## Requirement
Reproduce the records that follow exactly as they appear.

## Data provided
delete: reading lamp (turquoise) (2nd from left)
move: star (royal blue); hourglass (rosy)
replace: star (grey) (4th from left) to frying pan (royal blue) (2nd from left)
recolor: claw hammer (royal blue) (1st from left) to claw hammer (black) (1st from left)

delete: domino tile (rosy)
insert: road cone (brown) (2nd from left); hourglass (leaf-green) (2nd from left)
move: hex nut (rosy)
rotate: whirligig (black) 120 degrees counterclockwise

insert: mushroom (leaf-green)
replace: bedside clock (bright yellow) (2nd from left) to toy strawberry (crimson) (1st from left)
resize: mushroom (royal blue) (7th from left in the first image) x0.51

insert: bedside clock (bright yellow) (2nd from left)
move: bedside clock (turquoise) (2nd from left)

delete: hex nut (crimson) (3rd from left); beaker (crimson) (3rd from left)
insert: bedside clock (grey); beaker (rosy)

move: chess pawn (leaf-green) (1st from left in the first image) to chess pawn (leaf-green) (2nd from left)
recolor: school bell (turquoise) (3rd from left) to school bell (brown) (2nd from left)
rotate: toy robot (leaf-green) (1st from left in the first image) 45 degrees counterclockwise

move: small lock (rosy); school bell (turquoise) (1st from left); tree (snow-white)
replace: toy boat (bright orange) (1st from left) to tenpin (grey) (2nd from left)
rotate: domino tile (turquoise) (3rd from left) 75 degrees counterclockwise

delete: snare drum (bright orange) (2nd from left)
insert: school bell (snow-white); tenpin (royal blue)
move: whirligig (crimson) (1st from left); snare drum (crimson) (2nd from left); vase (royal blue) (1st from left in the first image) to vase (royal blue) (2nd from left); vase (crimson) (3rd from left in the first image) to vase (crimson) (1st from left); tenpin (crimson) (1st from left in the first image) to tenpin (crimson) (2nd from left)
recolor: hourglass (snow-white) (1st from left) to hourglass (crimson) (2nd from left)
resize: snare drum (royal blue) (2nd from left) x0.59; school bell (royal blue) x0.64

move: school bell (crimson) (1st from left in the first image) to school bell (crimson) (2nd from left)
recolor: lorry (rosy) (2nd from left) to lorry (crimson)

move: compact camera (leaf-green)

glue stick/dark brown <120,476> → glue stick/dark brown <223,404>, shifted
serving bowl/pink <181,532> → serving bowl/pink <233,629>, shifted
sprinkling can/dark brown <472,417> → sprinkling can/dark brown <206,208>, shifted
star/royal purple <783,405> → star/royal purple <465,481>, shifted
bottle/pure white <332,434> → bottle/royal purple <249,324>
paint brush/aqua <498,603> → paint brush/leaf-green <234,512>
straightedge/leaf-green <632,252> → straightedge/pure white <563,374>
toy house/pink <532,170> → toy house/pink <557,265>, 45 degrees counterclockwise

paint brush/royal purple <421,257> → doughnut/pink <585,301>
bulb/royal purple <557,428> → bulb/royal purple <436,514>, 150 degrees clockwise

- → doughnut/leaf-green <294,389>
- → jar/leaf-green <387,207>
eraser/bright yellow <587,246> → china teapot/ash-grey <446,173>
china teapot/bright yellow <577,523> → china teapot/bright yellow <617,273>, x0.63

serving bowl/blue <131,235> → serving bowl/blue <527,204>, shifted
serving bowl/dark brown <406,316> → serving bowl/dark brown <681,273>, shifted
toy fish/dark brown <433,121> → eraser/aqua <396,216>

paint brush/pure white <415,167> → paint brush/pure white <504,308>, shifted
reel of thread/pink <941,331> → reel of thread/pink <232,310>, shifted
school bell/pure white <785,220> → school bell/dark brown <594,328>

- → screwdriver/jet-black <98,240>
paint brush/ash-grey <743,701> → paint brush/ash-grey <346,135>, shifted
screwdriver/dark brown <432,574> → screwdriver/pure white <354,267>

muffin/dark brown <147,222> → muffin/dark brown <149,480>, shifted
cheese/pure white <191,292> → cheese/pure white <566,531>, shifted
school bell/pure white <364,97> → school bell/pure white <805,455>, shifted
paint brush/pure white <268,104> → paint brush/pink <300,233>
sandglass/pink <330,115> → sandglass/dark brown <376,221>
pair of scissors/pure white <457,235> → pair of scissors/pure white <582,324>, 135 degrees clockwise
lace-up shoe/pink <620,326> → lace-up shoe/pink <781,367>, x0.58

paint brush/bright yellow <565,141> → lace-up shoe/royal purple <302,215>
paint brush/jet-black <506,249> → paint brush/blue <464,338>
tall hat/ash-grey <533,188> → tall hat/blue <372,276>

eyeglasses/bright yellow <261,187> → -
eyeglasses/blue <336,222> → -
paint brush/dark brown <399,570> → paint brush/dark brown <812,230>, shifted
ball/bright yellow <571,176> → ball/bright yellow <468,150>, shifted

## Output of the exercise
delete: reading lamp (turquoise) (2nd from left)
move: star (royal blue); hourglass (rosy)
replace: star (grey) (4th from left) to frying pan (royal blue) (2nd from left)
recolor: claw hammer (royal blue) (1st from left) to claw hammer (black) (1st from left)

delete: domino tile (rosy)
insert: road cone (brown) (2nd from left); hourglass (leaf-green) (2nd from left)
move: hex nut (rosy)
rotate: whirligig (black) 120 degrees counterclockwise

insert: mushroom (leaf-green)
replace: bedside clock (bright yellow) (2nd from left) to toy strawberry (crimson) (1st from left)
resize: mushroom (royal blue) (7th from left in the first image) x0.51

insert: bedside clock (bright yellow) (2nd from left)
move: bedside clock (turquoise) (2nd from left)

delete: hex nut (crimson) (3rd from left); beaker (crimson) (3rd from left)
insert: bedside clock (grey); beaker (rosy)

move: chess pawn (leaf-green) (1st from left in the first image) to chess pawn (leaf-green) (2nd from left)
recolor: school bell (turquoise) (3rd from left) to school bell (brown) (2nd from left)
rotate: toy robot (leaf-green) (1st from left in the first image) 45 degrees counterclockwise

move: small lock (rosy); school bell (turquoise) (1st from left); tree (snow-white)
replace: toy boat (bright orange) (1st from left) to tenpin (grey) (2nd from left)
rotate: domino tile (turquoise) (3rd from left) 75 degrees counterclockwise

delete: snare drum (bright orange) (2nd from left)
insert: school bell (snow-white); tenpin (royal blue)
move: whirligig (crimson) (1st from left); snare drum (crimson) (2nd from left); vase (royal blue) (1st from left in the first image) to vase (royal blue) (2nd from left); vase (crimson) (3rd from left in the first image) to vase (crimson) (1st from left); tenpin (crimson) (1st from left in the first image) to tenpin (crimson) (2nd from left)
recolor: hourglass (snow-white) (1st from left) to hourglass (crimson) (2nd from left)
resize: snare drum (royal blue) (2nd from left) x0.59; school bell (royal blue) x0.64

move: school bell (crimson) (1st from left in the first image) to school bell (crimson) (2nd from left)
recolor: lorry (rosy) (2nd from left) to lorry (crimson)

move: compact camera (leaf-green)

glue stick/dark brown <120,476> → glue stick/dark brown <223,404>, shifted
serving bowl/pink <181,532> → serving bowl/pink <233,629>, shifted
sprinkling can/dark brown <472,417> → sprinkling can/dark brown <206,208>, shifted
star/royal purple <783,405> → star/royal purple <465,481>, shifted
bottle/pure white <332,434> → bottle/royal purple <249,324>
paint brush/aqua <498,603> → paint brush/leaf-green <234,512>
straightedge/leaf-green <632,252> → straightedge/pure white <563,374>
toy house/pink <532,170> → toy house/pink <557,265>, 45 degrees counterclockwise

paint brush/royal purple <421,257> → doughnut/pink <585,301>
bulb/royal purple <557,428> → bulb/royal purple <436,514>, 150 degrees clockwise

- → doughnut/leaf-green <294,389>
- → jar/leaf-green <387,207>
eraser/bright yellow <587,246> → china teapot/ash-grey <446,173>
china teapot/bright yellow <577,523> → china teapot/bright yellow <617,273>, x0.63

serving bowl/blue <131,235> → serving bowl/blue <527,204>, shifted
serving bowl/dark brown <406,316> → serving bowl/dark brown <681,273>, shifted
toy fish/dark brown <433,121> → eraser/aqua <396,216>

paint brush/pure white <415,167> → paint brush/pure white <504,308>, shifted
reel of thread/pink <941,331> → reel of thread/pink <232,310>, shifted
school bell/pure white <785,220> → school bell/dark brown <594,328>

- → screwdriver/jet-black <98,240>
paint brush/ash-grey <743,701> → paint brush/ash-grey <346,135>, shifted
screwdriver/dark brown <432,574> → screwdriver/pure white <354,267>

muffin/dark brown <147,222> → muffin/dark brown <149,480>, shifted
cheese/pure white <191,292> → cheese/pure white <566,531>, shifted
school bell/pure white <364,97> → school bell/pure white <805,455>, shifted
paint brush/pure white <268,104> → paint brush/pink <300,233>
sandglass/pink <330,115> → sandglass/dark brown <376,221>
pair of scissors/pure white <457,235> → pair of scissors/pure white <582,324>, 135 degrees clockwise
lace-up shoe/pink <620,326> → lace-up shoe/pink <781,367>, x0.58

paint brush/bright yellow <565,141> → lace-up shoe/royal purple <302,215>
paint brush/jet-black <506,249> → paint brush/blue <464,338>
tall hat/ash-grey <533,188> → tall hat/blue <372,276>

eyeglasses/bright yellow <261,187> → -
eyeglasses/blue <336,222> → -
paint brush/dark brown <399,570> → paint brush/dark brown <812,230>, shifted
ball/bright yellow <571,176> → ball/bright yellow <468,150>, shifted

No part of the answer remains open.